● Required work:
Every entry below must be copied exactly, with nothing left out.

----

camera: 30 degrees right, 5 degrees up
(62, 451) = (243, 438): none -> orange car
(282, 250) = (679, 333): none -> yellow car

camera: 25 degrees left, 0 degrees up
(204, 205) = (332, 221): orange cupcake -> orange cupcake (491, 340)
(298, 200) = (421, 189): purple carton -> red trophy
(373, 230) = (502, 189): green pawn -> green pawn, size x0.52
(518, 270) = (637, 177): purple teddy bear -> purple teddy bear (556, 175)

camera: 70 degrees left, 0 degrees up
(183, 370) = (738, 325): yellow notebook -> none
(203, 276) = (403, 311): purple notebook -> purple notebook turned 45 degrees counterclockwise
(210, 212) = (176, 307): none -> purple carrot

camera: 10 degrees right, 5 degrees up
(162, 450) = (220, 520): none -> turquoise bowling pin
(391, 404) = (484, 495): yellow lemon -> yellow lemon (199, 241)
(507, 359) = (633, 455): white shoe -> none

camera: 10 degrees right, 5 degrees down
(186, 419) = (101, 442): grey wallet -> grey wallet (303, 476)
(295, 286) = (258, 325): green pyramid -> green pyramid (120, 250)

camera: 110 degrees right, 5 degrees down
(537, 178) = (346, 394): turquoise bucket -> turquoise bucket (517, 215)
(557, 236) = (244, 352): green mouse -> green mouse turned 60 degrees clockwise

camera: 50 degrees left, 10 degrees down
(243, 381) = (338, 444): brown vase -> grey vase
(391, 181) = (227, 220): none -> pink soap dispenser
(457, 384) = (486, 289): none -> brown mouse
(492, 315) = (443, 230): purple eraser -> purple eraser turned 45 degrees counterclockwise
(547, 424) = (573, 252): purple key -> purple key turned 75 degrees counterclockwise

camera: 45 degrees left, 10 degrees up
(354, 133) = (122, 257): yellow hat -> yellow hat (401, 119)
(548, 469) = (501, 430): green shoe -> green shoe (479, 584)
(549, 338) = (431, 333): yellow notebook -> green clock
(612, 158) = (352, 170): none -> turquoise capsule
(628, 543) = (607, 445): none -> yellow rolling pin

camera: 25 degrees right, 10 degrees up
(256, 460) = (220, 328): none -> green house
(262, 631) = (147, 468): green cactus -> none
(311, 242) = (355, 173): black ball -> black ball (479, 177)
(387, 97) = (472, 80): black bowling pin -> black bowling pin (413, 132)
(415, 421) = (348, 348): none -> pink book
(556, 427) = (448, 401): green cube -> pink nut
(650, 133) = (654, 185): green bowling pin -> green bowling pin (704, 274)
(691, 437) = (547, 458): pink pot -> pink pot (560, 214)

----

● Result:
camera: 30 degrees right, 5 degrees up
(62, 451) = (243, 438): none -> orange car
(282, 250) = (679, 333): none -> yellow car

camera: 25 degrees left, 0 degrees up
(204, 205) = (332, 221): orange cupcake -> orange cupcake (491, 340)
(298, 200) = (421, 189): purple carton -> red trophy
(373, 230) = (502, 189): green pawn -> green pawn, size x0.52
(518, 270) = (637, 177): purple teddy bear -> purple teddy bear (556, 175)

camera: 70 degrees left, 0 degrees up
(183, 370) = (738, 325): yellow notebook -> none
(203, 276) = (403, 311): purple notebook -> purple notebook turned 45 degrees counterclockwise
(210, 212) = (176, 307): none -> purple carrot

camera: 10 degrees right, 5 degrees up
(162, 450) = (220, 520): none -> turquoise bowling pin
(391, 404) = (484, 495): yellow lemon -> yellow lemon (199, 241)
(507, 359) = (633, 455): white shoe -> none

camera: 10 degrees right, 5 degrees down
(186, 419) = (101, 442): grey wallet -> grey wallet (303, 476)
(295, 286) = (258, 325): green pyramid -> green pyramid (120, 250)

camera: 110 degrees right, 5 degrees down
(537, 178) = (346, 394): turquoise bucket -> turquoise bucket (517, 215)
(557, 236) = (244, 352): green mouse -> green mouse turned 60 degrees clockwise

camera: 50 degrees left, 10 degrees down
(243, 381) = (338, 444): brown vase -> grey vase
(391, 181) = (227, 220): none -> pink soap dispenser
(457, 384) = (486, 289): none -> brown mouse
(492, 315) = (443, 230): purple eraser -> purple eraser turned 45 degrees counterclockwise
(547, 424) = (573, 252): purple key -> purple key turned 75 degrees counterclockwise

camera: 45 degrees left, 10 degrees up
(354, 133) = (122, 257): yellow hat -> yellow hat (401, 119)
(548, 469) = (501, 430): green shoe -> green shoe (479, 584)
(549, 338) = (431, 333): yellow notebook -> green clock
(612, 158) = (352, 170): none -> turquoise capsule
(628, 543) = (607, 445): none -> yellow rolling pin

camera: 25 degrees right, 10 degrees up
(256, 460) = (220, 328): none -> green house
(262, 631) = (147, 468): green cactus -> none
(311, 242) = (355, 173): black ball -> black ball (479, 177)
(387, 97) = (472, 80): black bowling pin -> black bowling pin (413, 132)
(415, 421) = (348, 348): none -> pink book
(556, 427) = (448, 401): green cube -> pink nut
(650, 133) = (654, 185): green bowling pin -> green bowling pin (704, 274)
(691, 437) = (547, 458): pink pot -> pink pot (560, 214)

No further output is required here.